> Work order
From the line that contains "U3: CH340N -> HT42B534" to the final line of the records below, print each line exactly and leave every picture out.

<<<<

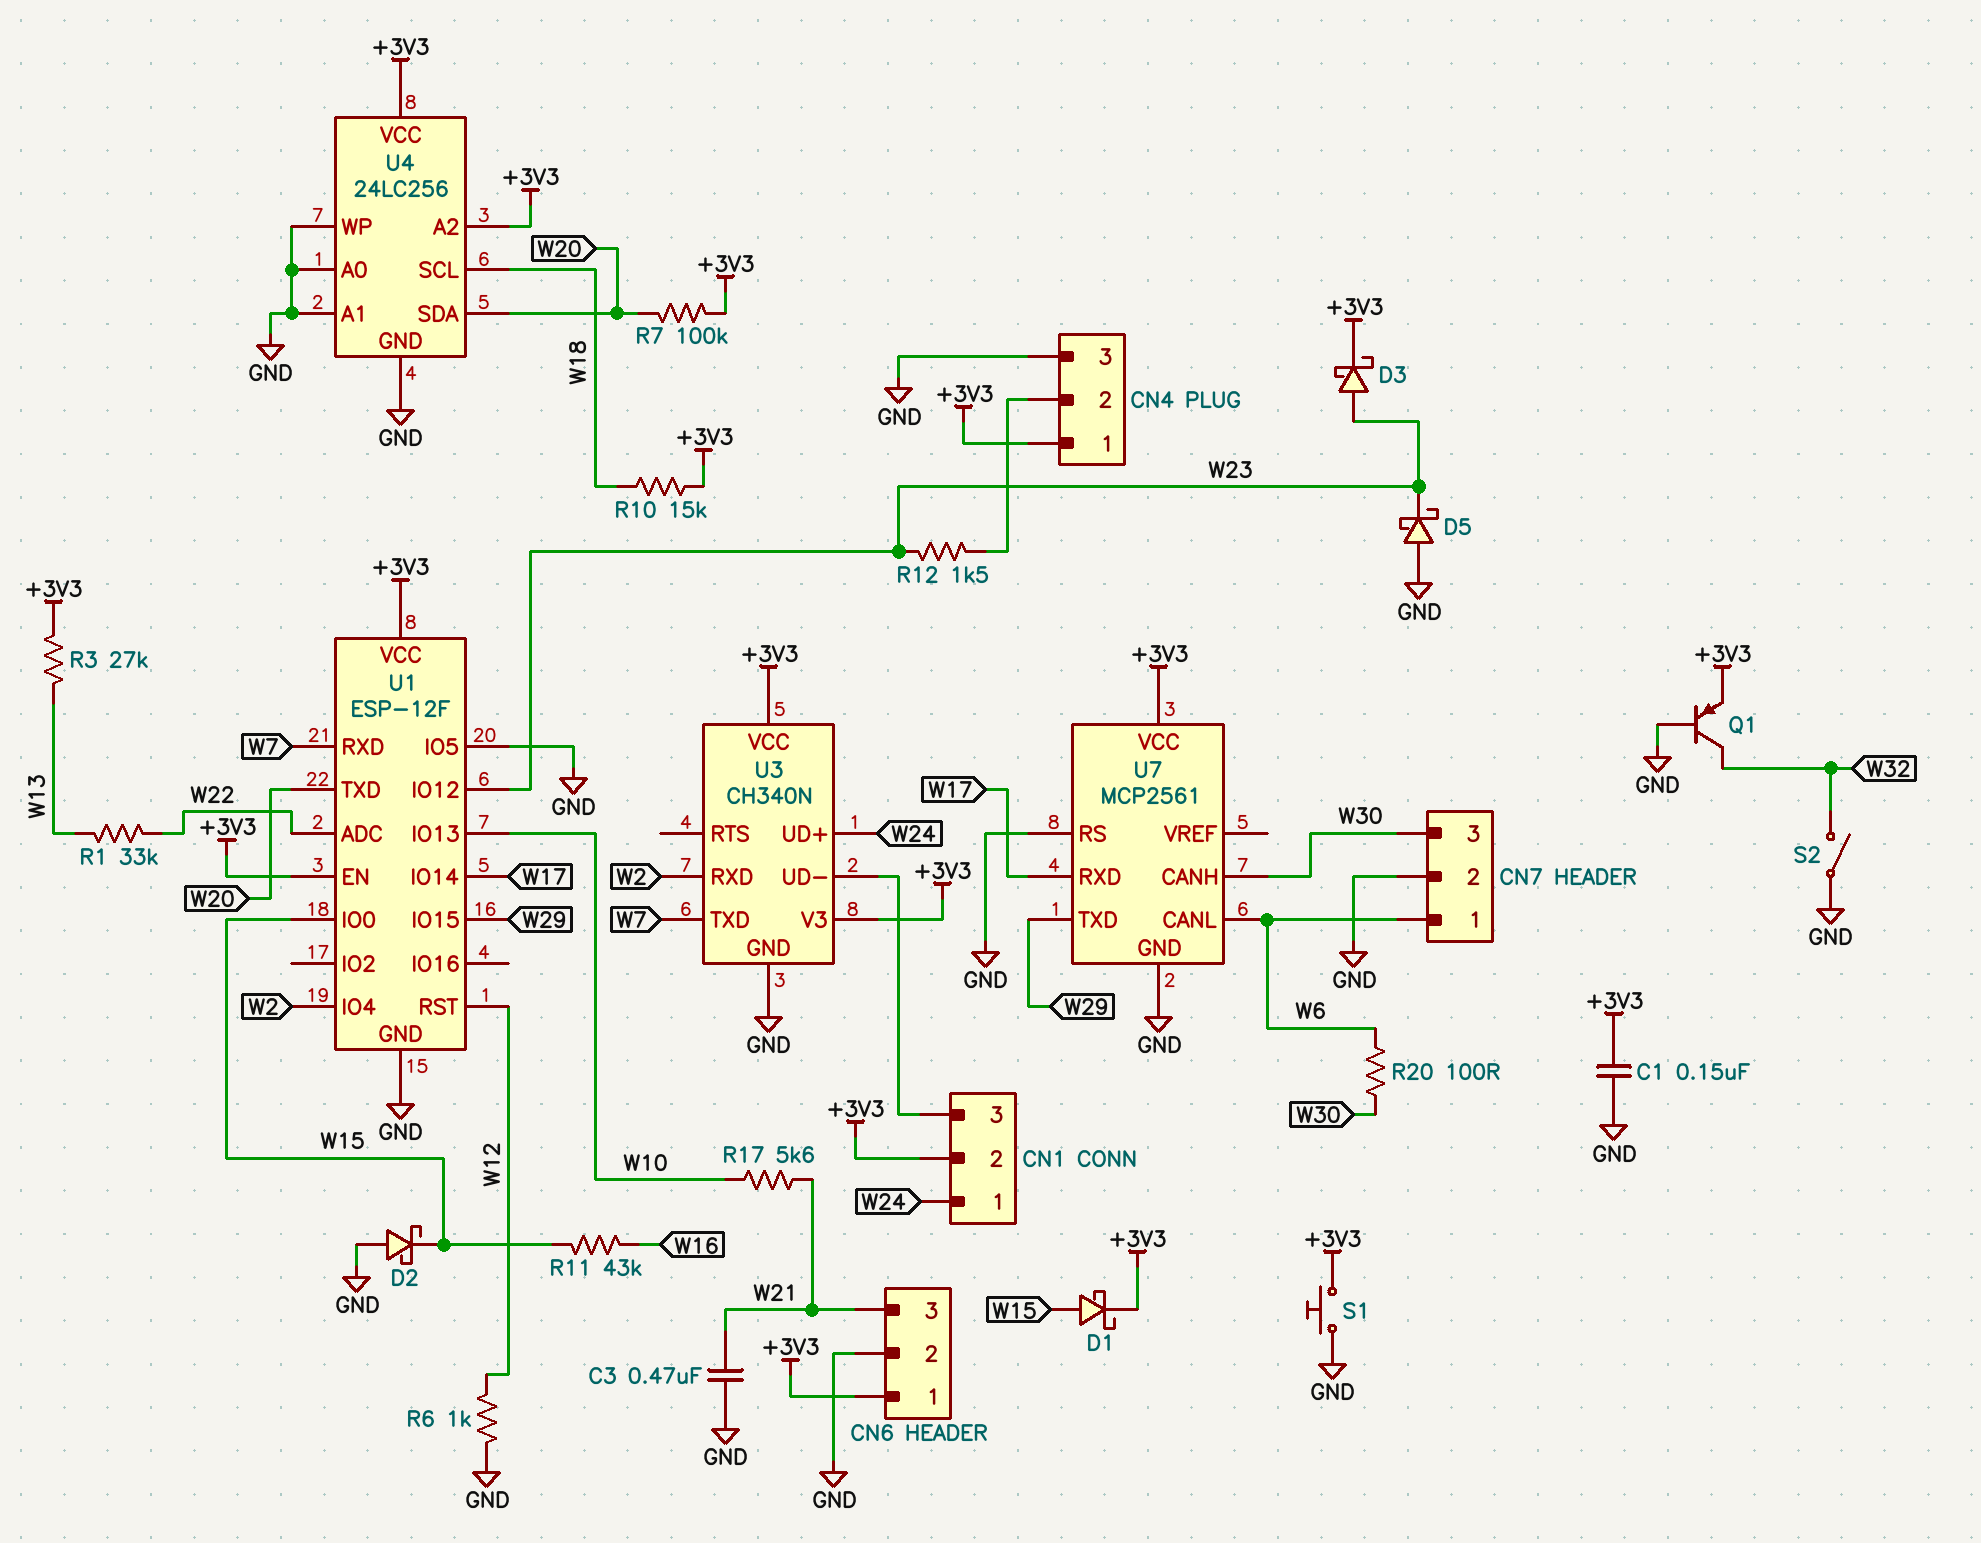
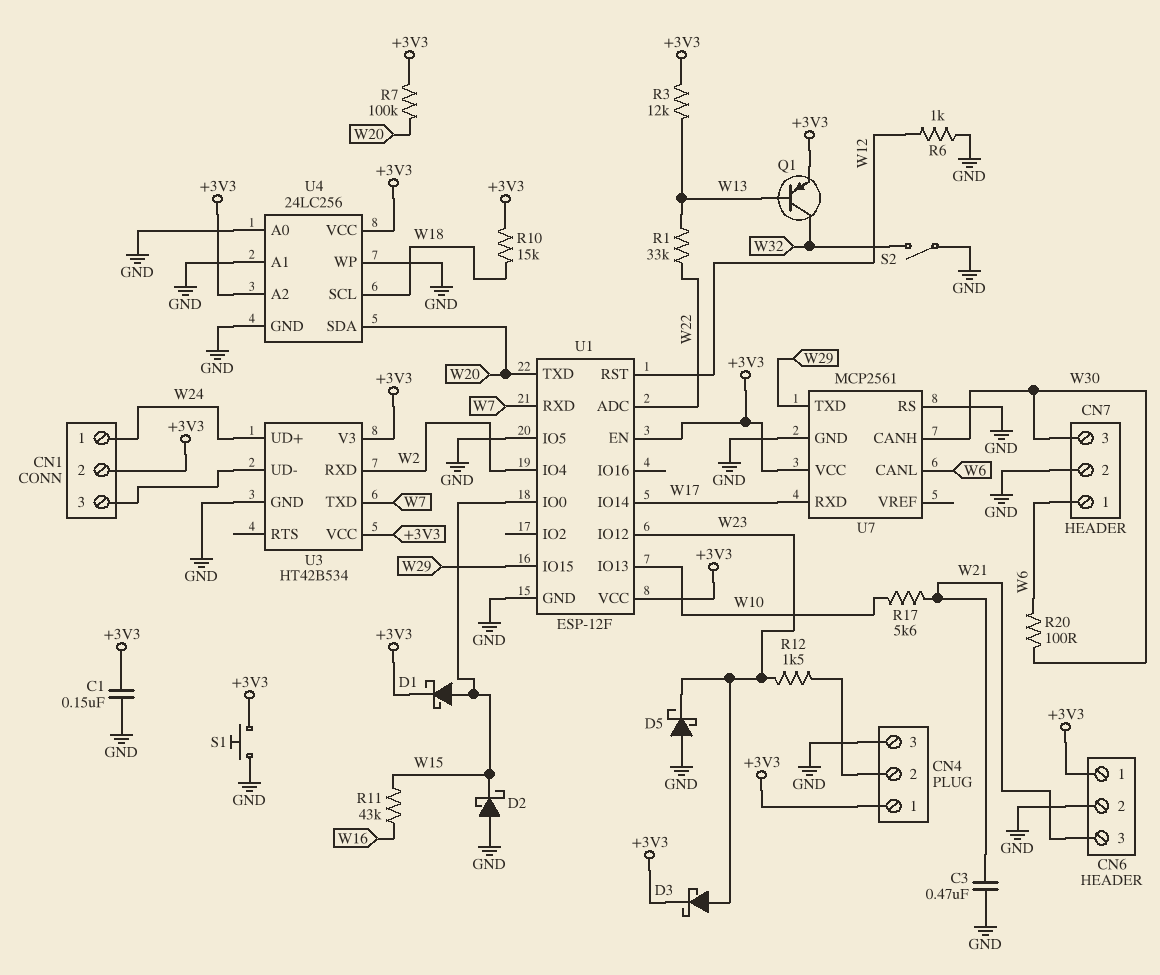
Q1: PNP (B GND, C W32, E +3V3) -> PNP (B W13, C W32, E +3V3)
R3: 27k (+3V3, W13) -> 12k (+3V3, W13)
U3: CH340N -> HT42B534

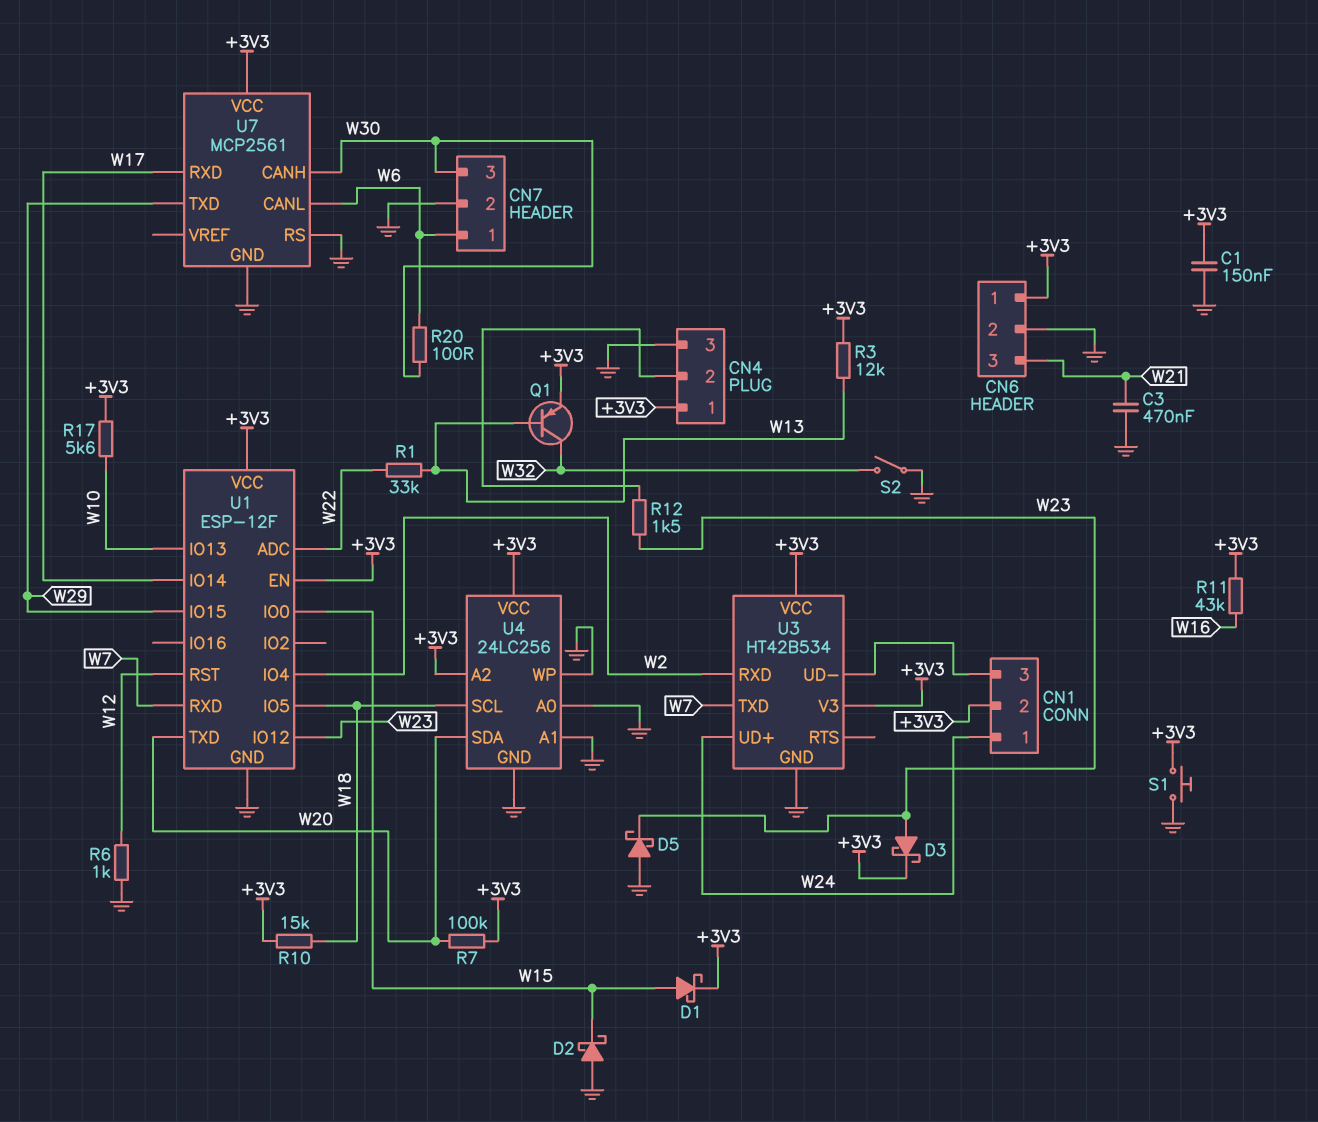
R11: 43k (W15, W16) -> 43k (+3V3, W16)
R17: 5.6k (W10, W21) -> 5.6k (+3V3, W10)
U1 pin IO5: GND -> W18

>>>>

> Exercise result
U3: CH340N -> HT42B534

R11: 43k (W15, W16) -> 43k (+3V3, W16)
R17: 5.6k (W10, W21) -> 5.6k (+3V3, W10)
U1 pin IO5: GND -> W18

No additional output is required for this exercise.